**TASK STATEMENT**
So that nothing is lost, restate each entry exactly as supplied.

**DATA EXTRACTS**

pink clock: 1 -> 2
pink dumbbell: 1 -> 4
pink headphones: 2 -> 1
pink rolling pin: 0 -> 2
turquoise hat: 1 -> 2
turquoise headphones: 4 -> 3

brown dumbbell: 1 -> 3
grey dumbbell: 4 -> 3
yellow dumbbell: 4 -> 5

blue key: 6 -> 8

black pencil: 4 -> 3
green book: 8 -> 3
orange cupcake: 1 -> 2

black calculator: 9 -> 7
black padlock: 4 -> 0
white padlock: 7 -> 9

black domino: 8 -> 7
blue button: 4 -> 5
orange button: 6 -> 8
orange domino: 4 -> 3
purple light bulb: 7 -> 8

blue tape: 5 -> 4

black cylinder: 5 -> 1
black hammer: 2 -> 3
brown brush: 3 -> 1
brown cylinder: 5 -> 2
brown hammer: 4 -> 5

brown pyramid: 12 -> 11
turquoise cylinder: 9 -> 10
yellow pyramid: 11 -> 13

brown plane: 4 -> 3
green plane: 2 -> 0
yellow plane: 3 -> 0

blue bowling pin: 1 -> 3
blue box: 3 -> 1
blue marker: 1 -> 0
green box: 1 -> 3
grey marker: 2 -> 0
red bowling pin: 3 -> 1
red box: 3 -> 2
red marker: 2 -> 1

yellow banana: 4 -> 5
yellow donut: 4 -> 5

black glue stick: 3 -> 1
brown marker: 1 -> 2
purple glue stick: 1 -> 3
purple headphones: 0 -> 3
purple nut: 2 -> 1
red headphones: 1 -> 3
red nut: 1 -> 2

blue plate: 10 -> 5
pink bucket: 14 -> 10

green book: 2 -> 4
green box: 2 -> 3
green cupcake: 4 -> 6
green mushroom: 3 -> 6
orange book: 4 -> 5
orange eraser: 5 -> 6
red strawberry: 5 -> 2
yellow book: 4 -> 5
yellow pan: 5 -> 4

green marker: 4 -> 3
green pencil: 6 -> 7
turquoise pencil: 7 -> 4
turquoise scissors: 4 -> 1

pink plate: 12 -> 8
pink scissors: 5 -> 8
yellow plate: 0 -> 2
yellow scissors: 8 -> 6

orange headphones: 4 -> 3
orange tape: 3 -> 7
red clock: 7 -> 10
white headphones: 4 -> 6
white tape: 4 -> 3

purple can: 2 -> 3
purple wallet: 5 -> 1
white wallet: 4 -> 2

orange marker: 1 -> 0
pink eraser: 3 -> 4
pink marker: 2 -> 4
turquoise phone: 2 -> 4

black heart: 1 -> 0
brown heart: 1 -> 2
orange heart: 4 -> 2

**ANSWER AREA**
pink clock: 1 -> 2
pink dumbbell: 1 -> 4
pink headphones: 2 -> 1
pink rolling pin: 0 -> 2
turquoise hat: 1 -> 2
turquoise headphones: 4 -> 3

brown dumbbell: 1 -> 3
grey dumbbell: 4 -> 3
yellow dumbbell: 4 -> 5

blue key: 6 -> 8

black pencil: 4 -> 3
green book: 8 -> 3
orange cupcake: 1 -> 2

black calculator: 9 -> 7
black padlock: 4 -> 0
white padlock: 7 -> 9

black domino: 8 -> 7
blue button: 4 -> 5
orange button: 6 -> 8
orange domino: 4 -> 3
purple light bulb: 7 -> 8

blue tape: 5 -> 4

black cylinder: 5 -> 1
black hammer: 2 -> 3
brown brush: 3 -> 1
brown cylinder: 5 -> 2
brown hammer: 4 -> 5

brown pyramid: 12 -> 11
turquoise cylinder: 9 -> 10
yellow pyramid: 11 -> 13

brown plane: 4 -> 3
green plane: 2 -> 0
yellow plane: 3 -> 0

blue bowling pin: 1 -> 3
blue box: 3 -> 1
blue marker: 1 -> 0
green box: 1 -> 3
grey marker: 2 -> 0
red bowling pin: 3 -> 1
red box: 3 -> 2
red marker: 2 -> 1

yellow banana: 4 -> 5
yellow donut: 4 -> 5

black glue stick: 3 -> 1
brown marker: 1 -> 2
purple glue stick: 1 -> 3
purple headphones: 0 -> 3
purple nut: 2 -> 1
red headphones: 1 -> 3
red nut: 1 -> 2

blue plate: 10 -> 5
pink bucket: 14 -> 10

green book: 2 -> 4
green box: 2 -> 3
green cupcake: 4 -> 6
green mushroom: 3 -> 6
orange book: 4 -> 5
orange eraser: 5 -> 6
red strawberry: 5 -> 2
yellow book: 4 -> 5
yellow pan: 5 -> 4

green marker: 4 -> 3
green pencil: 6 -> 7
turquoise pencil: 7 -> 4
turquoise scissors: 4 -> 1

pink plate: 12 -> 8
pink scissors: 5 -> 8
yellow plate: 0 -> 2
yellow scissors: 8 -> 6

orange headphones: 4 -> 3
orange tape: 3 -> 7
red clock: 7 -> 10
white headphones: 4 -> 6
white tape: 4 -> 3

purple can: 2 -> 3
purple wallet: 5 -> 1
white wallet: 4 -> 2

orange marker: 1 -> 0
pink eraser: 3 -> 4
pink marker: 2 -> 4
turquoise phone: 2 -> 4

black heart: 1 -> 0
brown heart: 1 -> 2
orange heart: 4 -> 2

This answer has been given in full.